Object matching data:
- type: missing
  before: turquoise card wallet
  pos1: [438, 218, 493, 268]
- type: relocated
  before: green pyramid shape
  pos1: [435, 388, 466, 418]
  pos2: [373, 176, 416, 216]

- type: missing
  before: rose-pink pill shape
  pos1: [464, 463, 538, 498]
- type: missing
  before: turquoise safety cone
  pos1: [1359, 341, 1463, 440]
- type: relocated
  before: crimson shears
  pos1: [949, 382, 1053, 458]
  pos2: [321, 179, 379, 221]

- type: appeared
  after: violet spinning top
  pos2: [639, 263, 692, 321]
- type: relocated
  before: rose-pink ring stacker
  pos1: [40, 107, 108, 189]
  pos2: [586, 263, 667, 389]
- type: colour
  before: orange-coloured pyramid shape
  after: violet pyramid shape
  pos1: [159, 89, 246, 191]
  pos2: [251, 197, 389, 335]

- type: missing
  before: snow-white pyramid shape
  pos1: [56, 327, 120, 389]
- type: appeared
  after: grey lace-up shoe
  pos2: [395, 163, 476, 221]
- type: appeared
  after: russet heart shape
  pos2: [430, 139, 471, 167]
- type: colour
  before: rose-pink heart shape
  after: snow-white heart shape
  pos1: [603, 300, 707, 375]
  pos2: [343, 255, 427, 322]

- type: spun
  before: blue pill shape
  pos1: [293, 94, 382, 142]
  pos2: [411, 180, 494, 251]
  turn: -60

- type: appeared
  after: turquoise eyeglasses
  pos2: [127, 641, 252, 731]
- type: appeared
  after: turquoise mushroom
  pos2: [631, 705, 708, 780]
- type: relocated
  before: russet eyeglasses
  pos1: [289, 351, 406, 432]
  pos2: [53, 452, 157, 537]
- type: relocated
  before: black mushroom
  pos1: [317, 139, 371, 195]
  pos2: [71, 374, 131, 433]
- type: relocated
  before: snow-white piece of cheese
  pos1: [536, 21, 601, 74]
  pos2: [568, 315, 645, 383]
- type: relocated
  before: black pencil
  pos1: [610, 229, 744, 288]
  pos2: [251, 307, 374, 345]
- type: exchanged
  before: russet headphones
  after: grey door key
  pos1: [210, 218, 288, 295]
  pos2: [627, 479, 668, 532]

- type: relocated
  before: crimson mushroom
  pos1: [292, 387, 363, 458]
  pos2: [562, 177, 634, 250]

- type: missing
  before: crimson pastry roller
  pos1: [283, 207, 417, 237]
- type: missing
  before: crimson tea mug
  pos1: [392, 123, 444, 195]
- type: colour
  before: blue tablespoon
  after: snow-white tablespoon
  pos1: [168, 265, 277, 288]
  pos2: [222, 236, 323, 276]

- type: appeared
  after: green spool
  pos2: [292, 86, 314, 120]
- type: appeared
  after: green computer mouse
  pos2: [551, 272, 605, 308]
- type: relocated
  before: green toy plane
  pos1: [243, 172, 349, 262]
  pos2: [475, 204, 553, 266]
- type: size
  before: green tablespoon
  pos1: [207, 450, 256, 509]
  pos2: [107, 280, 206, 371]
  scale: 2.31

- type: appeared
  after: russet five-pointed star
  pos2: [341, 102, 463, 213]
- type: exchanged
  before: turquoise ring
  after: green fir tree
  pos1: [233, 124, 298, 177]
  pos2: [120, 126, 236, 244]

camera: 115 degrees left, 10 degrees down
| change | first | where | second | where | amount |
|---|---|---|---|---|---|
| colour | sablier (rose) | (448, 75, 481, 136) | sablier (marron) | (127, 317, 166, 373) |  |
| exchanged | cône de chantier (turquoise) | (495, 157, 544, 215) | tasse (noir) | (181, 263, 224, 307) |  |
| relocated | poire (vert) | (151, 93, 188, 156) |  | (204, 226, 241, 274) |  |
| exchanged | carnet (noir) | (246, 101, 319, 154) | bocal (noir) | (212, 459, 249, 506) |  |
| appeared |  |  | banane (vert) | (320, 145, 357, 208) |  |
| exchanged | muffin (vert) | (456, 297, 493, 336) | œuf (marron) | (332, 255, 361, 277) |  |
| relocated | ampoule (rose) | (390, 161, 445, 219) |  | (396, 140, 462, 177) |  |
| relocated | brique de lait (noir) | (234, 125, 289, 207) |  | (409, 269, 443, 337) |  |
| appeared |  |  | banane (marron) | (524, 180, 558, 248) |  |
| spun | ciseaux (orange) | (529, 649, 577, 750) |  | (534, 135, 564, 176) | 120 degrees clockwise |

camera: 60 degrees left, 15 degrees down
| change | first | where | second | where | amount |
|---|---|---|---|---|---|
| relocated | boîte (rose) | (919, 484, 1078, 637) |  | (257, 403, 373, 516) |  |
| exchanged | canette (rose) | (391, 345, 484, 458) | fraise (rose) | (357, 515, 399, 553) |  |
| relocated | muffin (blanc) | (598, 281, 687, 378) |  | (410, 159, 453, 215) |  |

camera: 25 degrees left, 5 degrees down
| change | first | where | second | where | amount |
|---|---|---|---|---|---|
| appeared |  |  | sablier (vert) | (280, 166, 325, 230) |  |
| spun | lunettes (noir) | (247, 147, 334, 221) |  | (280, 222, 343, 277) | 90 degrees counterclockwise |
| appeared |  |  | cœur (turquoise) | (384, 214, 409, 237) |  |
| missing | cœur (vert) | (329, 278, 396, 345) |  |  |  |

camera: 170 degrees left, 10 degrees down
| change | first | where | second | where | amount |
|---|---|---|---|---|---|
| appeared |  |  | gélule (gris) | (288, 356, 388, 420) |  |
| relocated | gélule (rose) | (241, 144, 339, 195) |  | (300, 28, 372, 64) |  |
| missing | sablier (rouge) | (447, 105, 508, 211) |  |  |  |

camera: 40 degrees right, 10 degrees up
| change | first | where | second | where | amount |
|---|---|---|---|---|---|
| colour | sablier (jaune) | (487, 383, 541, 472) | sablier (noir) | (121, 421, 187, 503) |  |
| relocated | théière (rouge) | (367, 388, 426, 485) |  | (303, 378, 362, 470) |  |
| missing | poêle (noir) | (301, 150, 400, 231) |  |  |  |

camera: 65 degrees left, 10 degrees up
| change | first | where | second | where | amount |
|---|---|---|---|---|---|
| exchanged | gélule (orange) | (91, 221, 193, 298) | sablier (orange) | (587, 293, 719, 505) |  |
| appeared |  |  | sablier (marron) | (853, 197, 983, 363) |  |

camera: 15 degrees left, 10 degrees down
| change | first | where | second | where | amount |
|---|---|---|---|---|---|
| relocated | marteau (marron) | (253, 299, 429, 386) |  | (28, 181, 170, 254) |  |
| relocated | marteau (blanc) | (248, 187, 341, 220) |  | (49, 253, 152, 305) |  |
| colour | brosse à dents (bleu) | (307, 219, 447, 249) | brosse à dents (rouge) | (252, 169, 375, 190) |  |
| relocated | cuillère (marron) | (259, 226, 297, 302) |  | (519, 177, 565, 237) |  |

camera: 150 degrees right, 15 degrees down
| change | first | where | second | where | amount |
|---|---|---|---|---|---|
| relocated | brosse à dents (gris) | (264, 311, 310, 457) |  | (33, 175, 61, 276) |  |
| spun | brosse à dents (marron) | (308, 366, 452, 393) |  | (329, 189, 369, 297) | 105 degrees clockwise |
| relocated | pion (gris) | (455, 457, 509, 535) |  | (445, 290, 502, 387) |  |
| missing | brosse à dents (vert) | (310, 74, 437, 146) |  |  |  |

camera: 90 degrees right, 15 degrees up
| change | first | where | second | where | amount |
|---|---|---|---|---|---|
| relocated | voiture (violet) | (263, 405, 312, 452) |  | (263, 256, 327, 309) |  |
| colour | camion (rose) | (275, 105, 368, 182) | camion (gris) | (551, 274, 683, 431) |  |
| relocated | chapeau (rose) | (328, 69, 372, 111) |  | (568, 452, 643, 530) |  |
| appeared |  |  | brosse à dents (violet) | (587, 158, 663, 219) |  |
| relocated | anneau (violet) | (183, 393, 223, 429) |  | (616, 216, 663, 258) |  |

- [EXERCISE INSTRUCTIONS]: Retype every line up to and including the one that contains "pos1: [435, 388, 466, 418]", beginning at the first line of the records, with no edits.

- [RESPONSE AREA]:
- type: missing
  before: turquoise card wallet
  pos1: [438, 218, 493, 268]
- type: relocated
  before: green pyramid shape
  pos1: [435, 388, 466, 418]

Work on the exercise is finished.